(Stored dataset items)
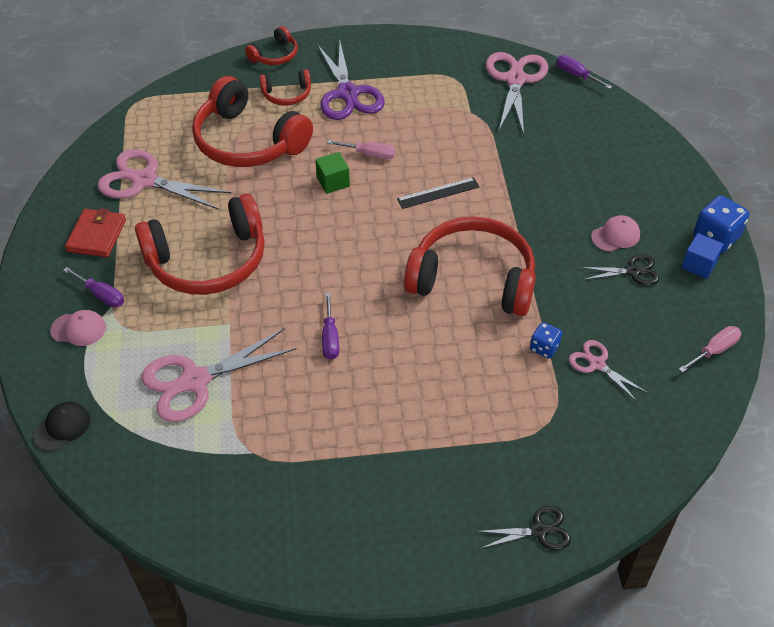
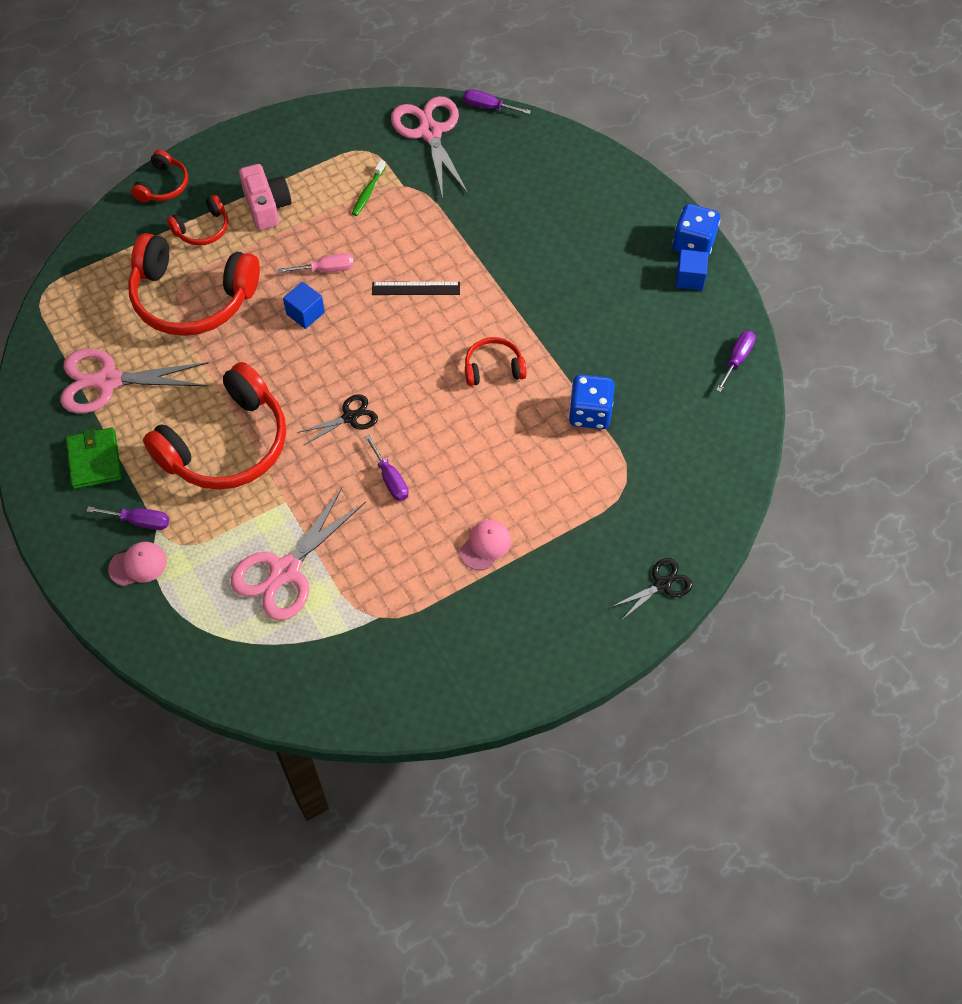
camera: 25 degrees left, 10 degrees up
black cap [33,402,90,451] -> none
red wallet [65,208,126,257] -> green wallet [66,427,122,489]
green cube [315,152,350,194] -> blue cube [283,282,325,329]
purple scissors [317,42,385,120] -> pink camera [239,164,291,231]
black ruler [397,177,479,209] -> black ruler turned 45 degrees clockwise [372,282,460,295]
red headphones [404,216,536,316] -> red headphones [465,337,527,386], size x0.48
blue dice [530,322,562,359] -> blue dice [569,375,615,429], size x1.69
pink scissors [569,340,648,401] -> none
black scissors [580,254,659,286] -> black scissors moved to [297,394,378,445]
pink cap [591,215,640,252] -> pink cap moved to [460,520,511,570]
pink screwdriver [679,326,741,373] -> purple screwdriver [716,331,756,392]
none -> green toothbrush [352,160,386,216]

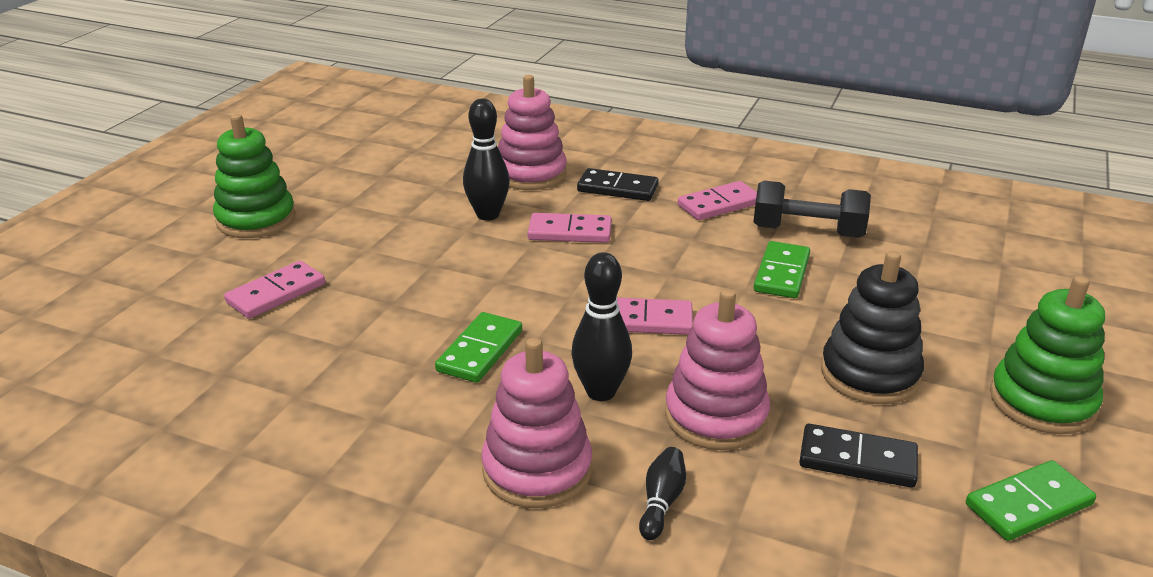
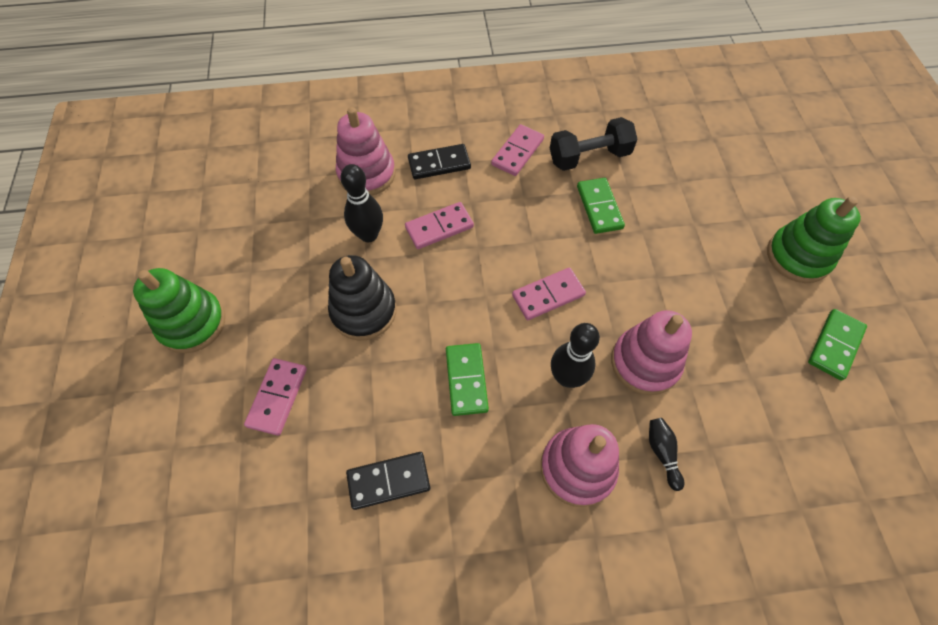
camera: 30 degrees left, 30 degrees up
black domino [799,424,918,488] -> black domino moved to [346,452,430,510]
black stacking toy [821,251,924,404] -> black stacking toy moved to [328,255,396,340]

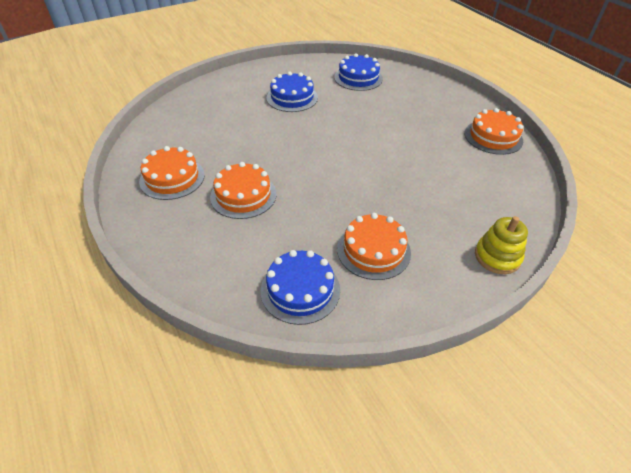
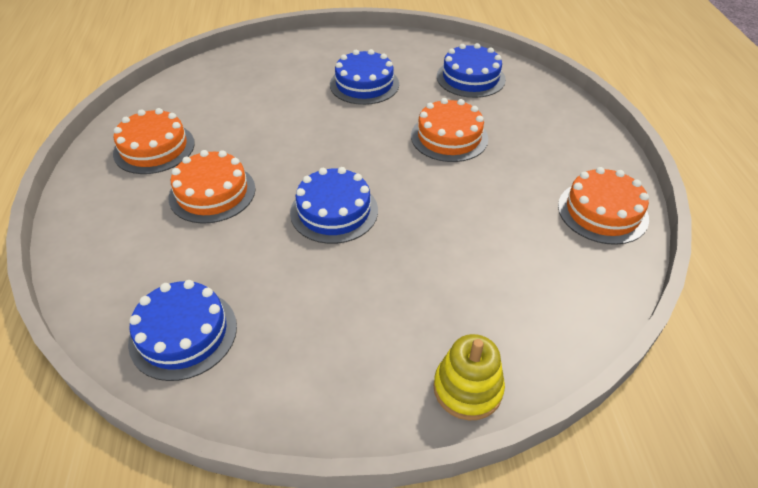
camera: 25 degrees right, 0 degrees up
orange cake [337,213,411,280] -> orange cake moved to [411,98,488,162]
none -> blue cake [290,167,378,244]

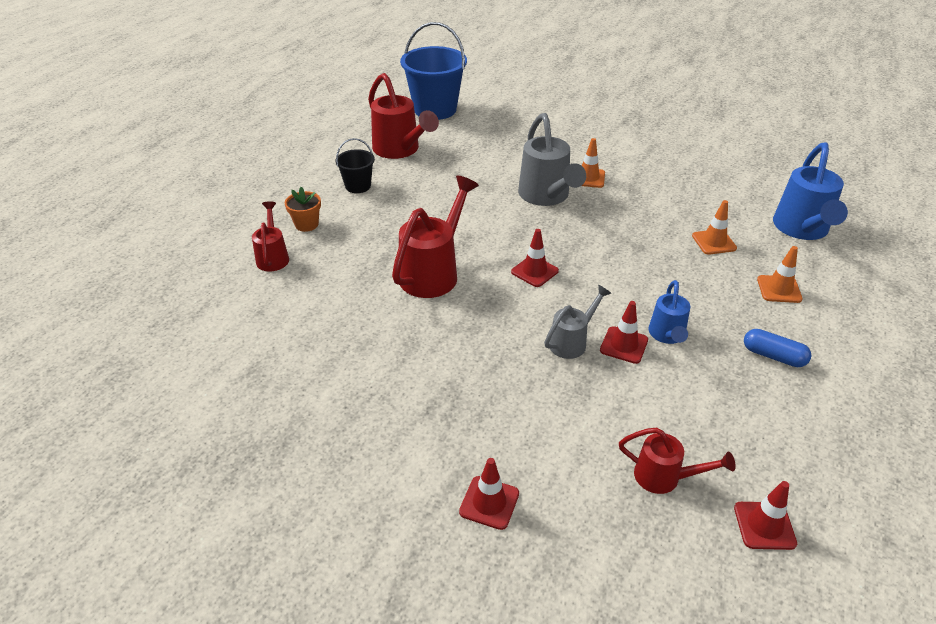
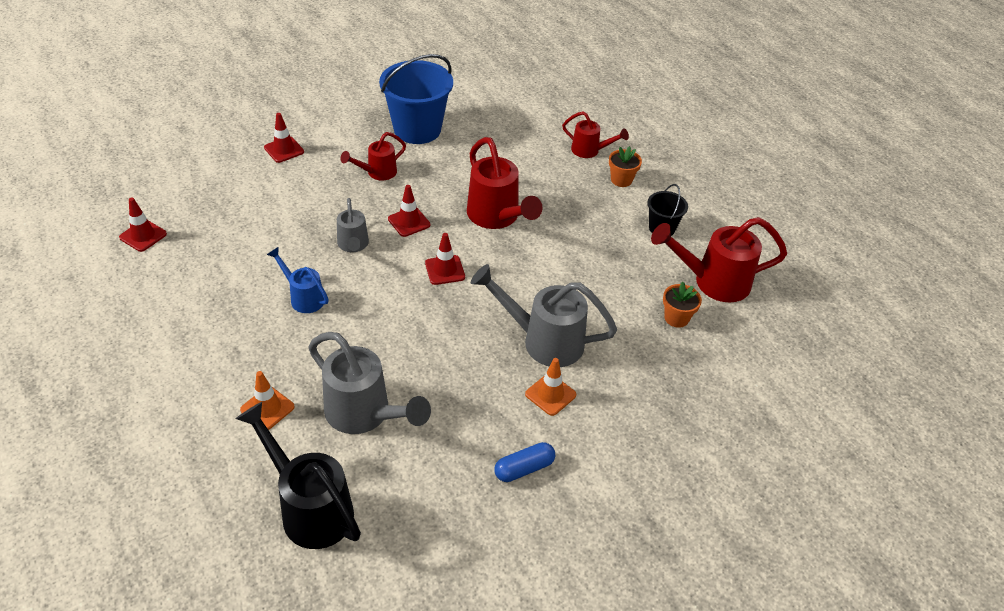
camera: 120 degrees right, 5 degrees up
blue bucket [400,22,467,120] -> blue bucket moved to [379,54,453,144]
red traffic cone [600,301,648,364] -> red traffic cone moved to [388,185,430,237]
red watering can [619,428,736,494] -> red watering can moved to [340,132,406,180]
orange traffic cone [692,200,737,255] -> grey watering can [308,332,431,434]
blue capsule [744,329,811,367] -> blue capsule moved to [494,442,555,482]
blue watering can [773,142,848,240] -> black watering can [236,402,361,549]
none -> orange flower pot [663,282,702,328]

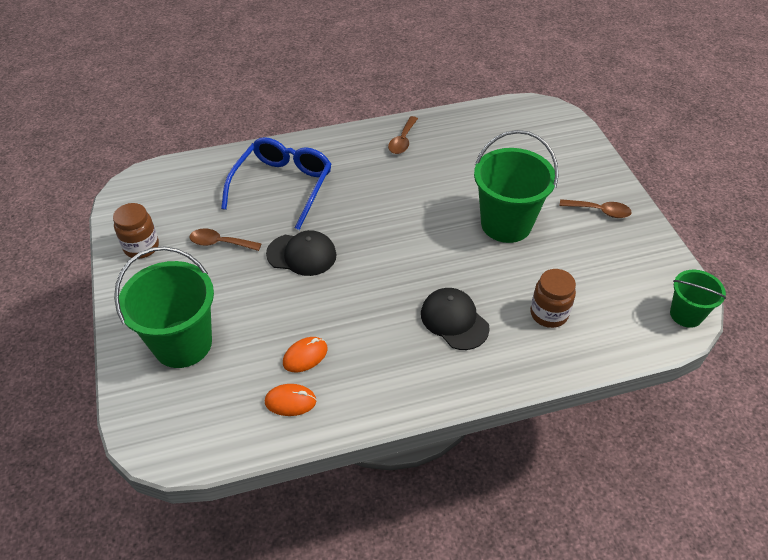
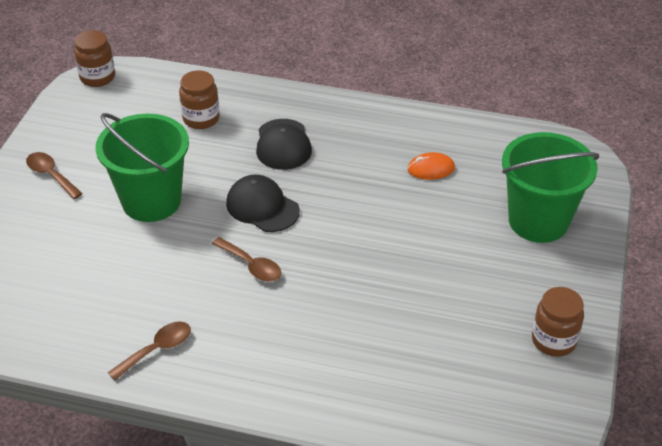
camera: 150 degrees left, 5 degrees down
brown spoon [189,228,262,251] -> brown spoon moved to [212,237,282,282]
blue glasses [221,137,332,230] -> none
orange mouse [265,384,317,416] -> none
black cap [266,230,336,276] -> black cap moved to [226,175,300,232]
green bucket [670,270,726,328] -> brown jar [74,30,115,87]

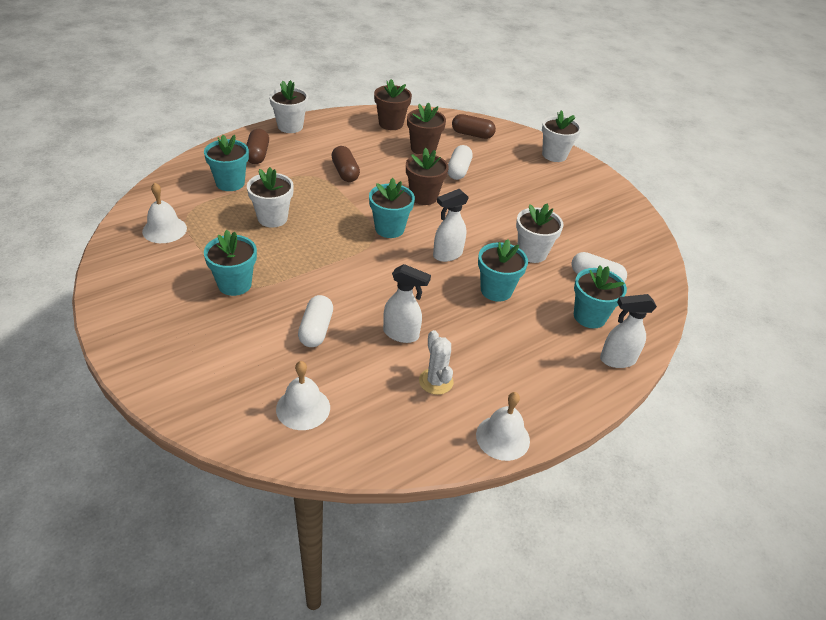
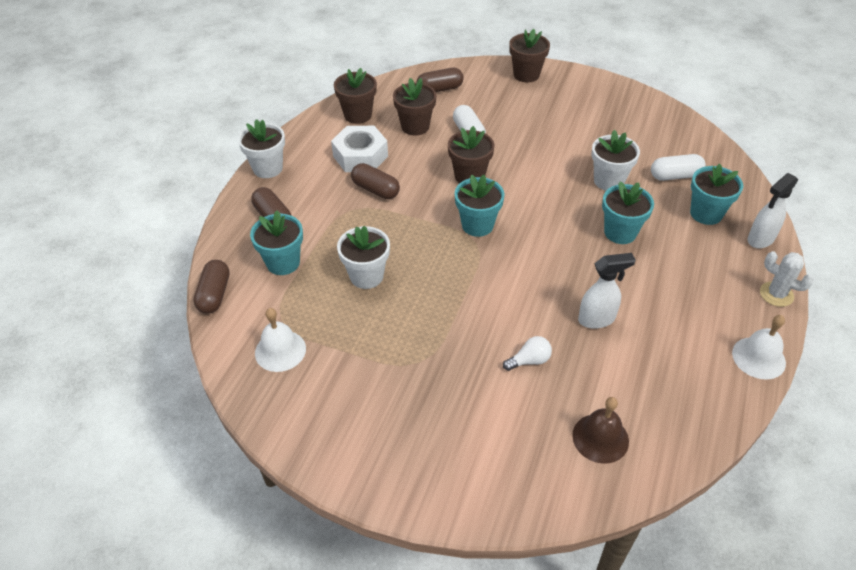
camera: 30 degrees left, 5 degrees up
turquoise flower pot [204,230,257,296] -> none
white bell [276,361,330,430] -> brown bell [572,397,629,464]
white capsule [298,295,333,347] -> white light bulb [503,336,552,371]
white cactus [419,330,453,395] -> white cactus moved to [760,251,814,307]
white spray bottle [433,189,469,262] -> none
white flower pot [542,110,581,162] -> brown flower pot [509,29,550,82]
none -> brown capsule [194,260,230,314]
none -> white nut [331,126,388,172]

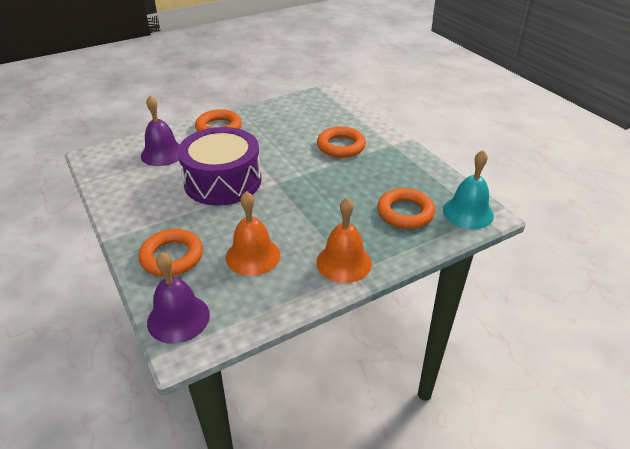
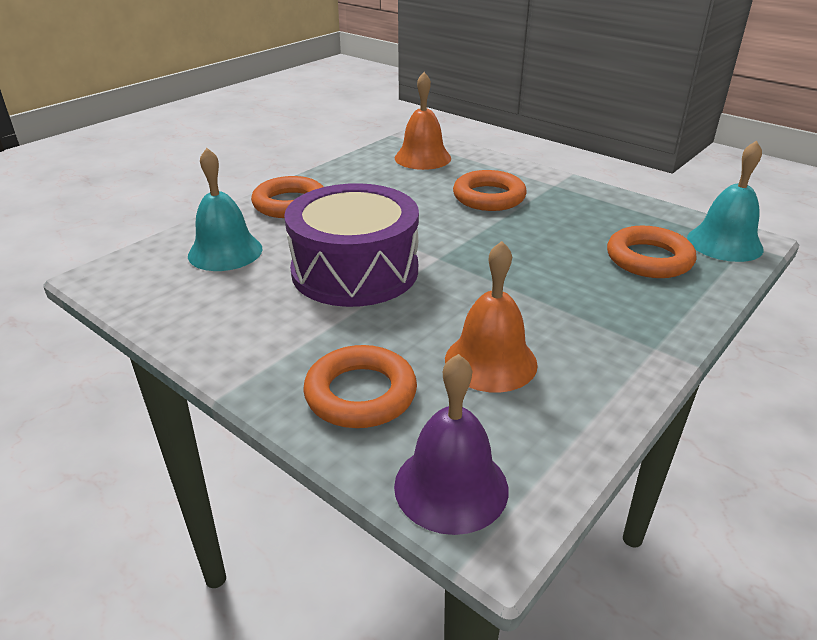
camera: 20 degrees left, 5 degrees down
purple bell [141,95,180,166] -> turquoise bell [188,148,263,271]
orange bell [316,198,372,283] -> orange bell moved to [395,72,451,170]

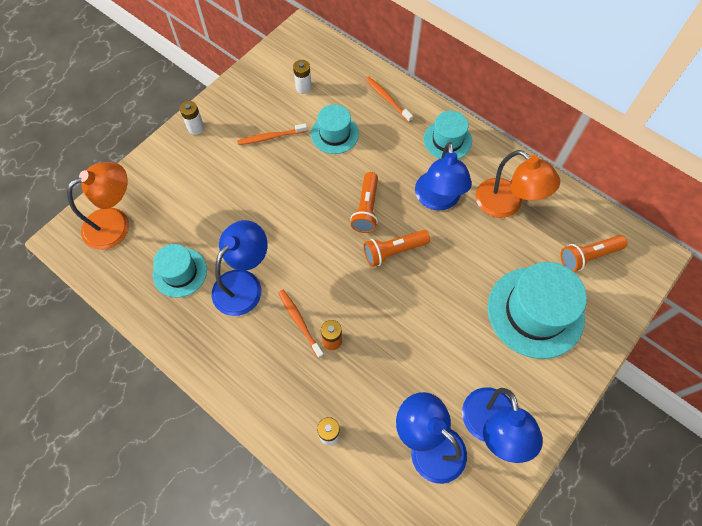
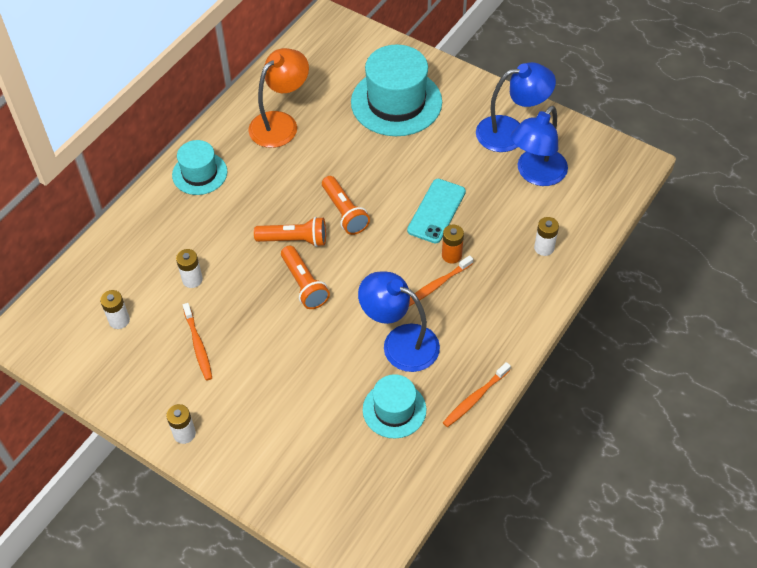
camera: 95 degrees left, 10 degrees down
orange lamp [67,162,129,250] -> none
turquoise hat [311,104,359,154] -> white battery [176,249,203,288]
orange toothbrush [365,77,413,122] -> orange toothbrush moved to [443,362,511,427]
blue lamp [415,142,472,211] -> none
orange flashlight [560,235,627,272] -> orange flashlight moved to [281,246,330,309]
none -> turquoise phone [407,179,466,243]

» **Problem to solve**
Word for word, write out the lines from the top of the records above down to the line holding "black scissors [580,254,659,286]", inclusive, but not the pictures.

» **Result for this task**
camera: 25 degrees left, 10 degrees up
black cap [33,402,90,451] -> none
red wallet [65,208,126,257] -> green wallet [66,427,122,489]
green cube [315,152,350,194] -> blue cube [283,282,325,329]
purple scissors [317,42,385,120] -> pink camera [239,164,291,231]
black ruler [397,177,479,209] -> black ruler turned 45 degrees clockwise [372,282,460,295]
red headphones [404,216,536,316] -> red headphones [465,337,527,386], size x0.48
blue dice [530,322,562,359] -> blue dice [569,375,615,429], size x1.69
pink scissors [569,340,648,401] -> none
black scissors [580,254,659,286] -> black scissors moved to [297,394,378,445]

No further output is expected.